> _Required work_: Your task is to copy every line below that contains the word "yellow".

> _Saved data entries_:
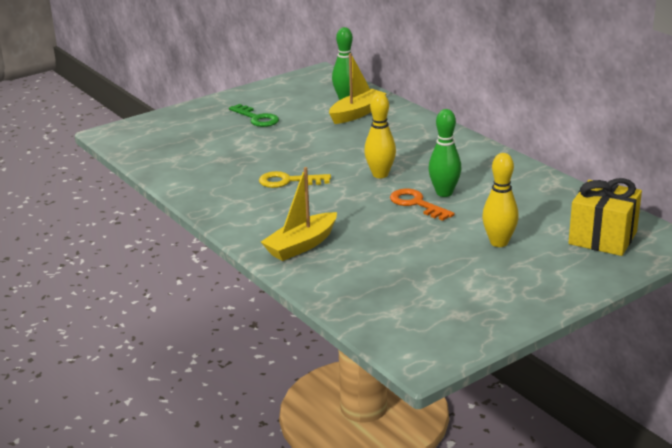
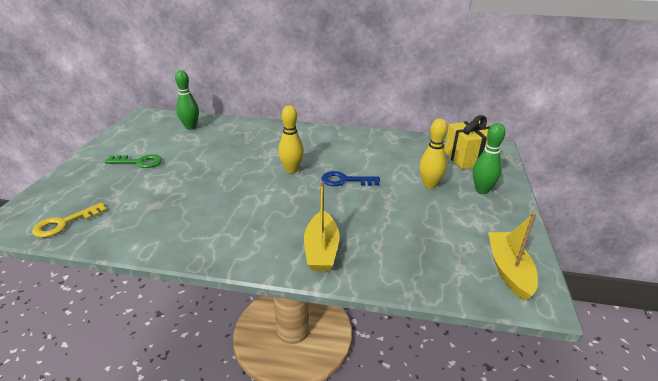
camera: 45 degrees left, 5 degrees up
(288, 181) = (234, 201): yellow key -> yellow key (64, 223)
(357, 113) = (212, 134): yellow boat -> yellow boat (508, 270)
(416, 204) = (345, 180): orange key -> blue key
(444, 193) = (349, 166): green bowling pin -> green bowling pin (482, 190)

> _The answer_:
(288, 181) = (234, 201): yellow key -> yellow key (64, 223)
(357, 113) = (212, 134): yellow boat -> yellow boat (508, 270)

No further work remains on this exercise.